Object correspondence data
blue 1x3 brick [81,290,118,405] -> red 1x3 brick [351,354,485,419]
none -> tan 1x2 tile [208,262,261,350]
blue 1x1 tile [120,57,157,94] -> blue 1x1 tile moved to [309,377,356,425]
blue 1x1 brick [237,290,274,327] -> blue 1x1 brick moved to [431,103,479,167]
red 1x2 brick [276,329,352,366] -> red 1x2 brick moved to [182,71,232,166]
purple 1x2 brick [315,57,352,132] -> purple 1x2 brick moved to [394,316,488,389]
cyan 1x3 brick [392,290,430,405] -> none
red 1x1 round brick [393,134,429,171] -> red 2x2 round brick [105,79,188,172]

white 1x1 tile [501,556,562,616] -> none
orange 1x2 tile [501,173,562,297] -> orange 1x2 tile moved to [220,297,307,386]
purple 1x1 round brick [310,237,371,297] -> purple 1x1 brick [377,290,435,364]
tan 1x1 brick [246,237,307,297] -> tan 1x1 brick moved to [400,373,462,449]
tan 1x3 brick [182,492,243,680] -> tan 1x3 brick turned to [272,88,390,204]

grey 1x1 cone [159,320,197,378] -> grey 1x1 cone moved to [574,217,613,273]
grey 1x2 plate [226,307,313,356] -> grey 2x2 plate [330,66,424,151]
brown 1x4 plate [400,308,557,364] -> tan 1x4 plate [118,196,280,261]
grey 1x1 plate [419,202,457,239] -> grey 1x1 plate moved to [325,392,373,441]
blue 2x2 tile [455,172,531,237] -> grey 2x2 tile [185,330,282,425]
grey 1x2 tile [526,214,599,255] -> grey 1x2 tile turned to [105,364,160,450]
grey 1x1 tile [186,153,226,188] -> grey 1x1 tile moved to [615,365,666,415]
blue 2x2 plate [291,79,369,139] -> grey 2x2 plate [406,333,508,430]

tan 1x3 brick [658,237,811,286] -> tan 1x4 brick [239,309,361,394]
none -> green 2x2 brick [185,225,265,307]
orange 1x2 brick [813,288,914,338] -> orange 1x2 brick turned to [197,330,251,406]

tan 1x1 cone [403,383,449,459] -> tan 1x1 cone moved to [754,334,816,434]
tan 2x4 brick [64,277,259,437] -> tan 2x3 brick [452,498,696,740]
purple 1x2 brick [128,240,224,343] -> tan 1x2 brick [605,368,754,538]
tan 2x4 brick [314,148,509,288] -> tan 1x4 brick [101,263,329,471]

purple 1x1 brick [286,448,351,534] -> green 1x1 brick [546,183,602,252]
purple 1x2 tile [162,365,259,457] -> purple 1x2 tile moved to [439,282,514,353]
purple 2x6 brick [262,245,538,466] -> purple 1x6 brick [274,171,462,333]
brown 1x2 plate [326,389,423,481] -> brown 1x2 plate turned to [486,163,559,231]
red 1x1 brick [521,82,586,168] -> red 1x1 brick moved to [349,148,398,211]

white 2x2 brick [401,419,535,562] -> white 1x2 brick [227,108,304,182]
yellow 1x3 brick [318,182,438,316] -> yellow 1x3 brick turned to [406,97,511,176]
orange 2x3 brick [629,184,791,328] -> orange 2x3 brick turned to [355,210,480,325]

■ **To-do item**
All records above need to be set down again exactly as written.

■ **Solution for this task**
blue 1x3 brick [81,290,118,405] -> red 1x3 brick [351,354,485,419]
none -> tan 1x2 tile [208,262,261,350]
blue 1x1 tile [120,57,157,94] -> blue 1x1 tile moved to [309,377,356,425]
blue 1x1 brick [237,290,274,327] -> blue 1x1 brick moved to [431,103,479,167]
red 1x2 brick [276,329,352,366] -> red 1x2 brick moved to [182,71,232,166]
purple 1x2 brick [315,57,352,132] -> purple 1x2 brick moved to [394,316,488,389]
cyan 1x3 brick [392,290,430,405] -> none
red 1x1 round brick [393,134,429,171] -> red 2x2 round brick [105,79,188,172]

white 1x1 tile [501,556,562,616] -> none
orange 1x2 tile [501,173,562,297] -> orange 1x2 tile moved to [220,297,307,386]
purple 1x1 round brick [310,237,371,297] -> purple 1x1 brick [377,290,435,364]
tan 1x1 brick [246,237,307,297] -> tan 1x1 brick moved to [400,373,462,449]
tan 1x3 brick [182,492,243,680] -> tan 1x3 brick turned to [272,88,390,204]

grey 1x1 cone [159,320,197,378] -> grey 1x1 cone moved to [574,217,613,273]
grey 1x2 plate [226,307,313,356] -> grey 2x2 plate [330,66,424,151]
brown 1x4 plate [400,308,557,364] -> tan 1x4 plate [118,196,280,261]
grey 1x1 plate [419,202,457,239] -> grey 1x1 plate moved to [325,392,373,441]
blue 2x2 tile [455,172,531,237] -> grey 2x2 tile [185,330,282,425]
grey 1x2 tile [526,214,599,255] -> grey 1x2 tile turned to [105,364,160,450]
grey 1x1 tile [186,153,226,188] -> grey 1x1 tile moved to [615,365,666,415]
blue 2x2 plate [291,79,369,139] -> grey 2x2 plate [406,333,508,430]

tan 1x3 brick [658,237,811,286] -> tan 1x4 brick [239,309,361,394]
none -> green 2x2 brick [185,225,265,307]
orange 1x2 brick [813,288,914,338] -> orange 1x2 brick turned to [197,330,251,406]

tan 1x1 cone [403,383,449,459] -> tan 1x1 cone moved to [754,334,816,434]
tan 2x4 brick [64,277,259,437] -> tan 2x3 brick [452,498,696,740]
purple 1x2 brick [128,240,224,343] -> tan 1x2 brick [605,368,754,538]
tan 2x4 brick [314,148,509,288] -> tan 1x4 brick [101,263,329,471]

purple 1x1 brick [286,448,351,534] -> green 1x1 brick [546,183,602,252]
purple 1x2 tile [162,365,259,457] -> purple 1x2 tile moved to [439,282,514,353]
purple 2x6 brick [262,245,538,466] -> purple 1x6 brick [274,171,462,333]
brown 1x2 plate [326,389,423,481] -> brown 1x2 plate turned to [486,163,559,231]
red 1x1 brick [521,82,586,168] -> red 1x1 brick moved to [349,148,398,211]

white 2x2 brick [401,419,535,562] -> white 1x2 brick [227,108,304,182]
yellow 1x3 brick [318,182,438,316] -> yellow 1x3 brick turned to [406,97,511,176]
orange 2x3 brick [629,184,791,328] -> orange 2x3 brick turned to [355,210,480,325]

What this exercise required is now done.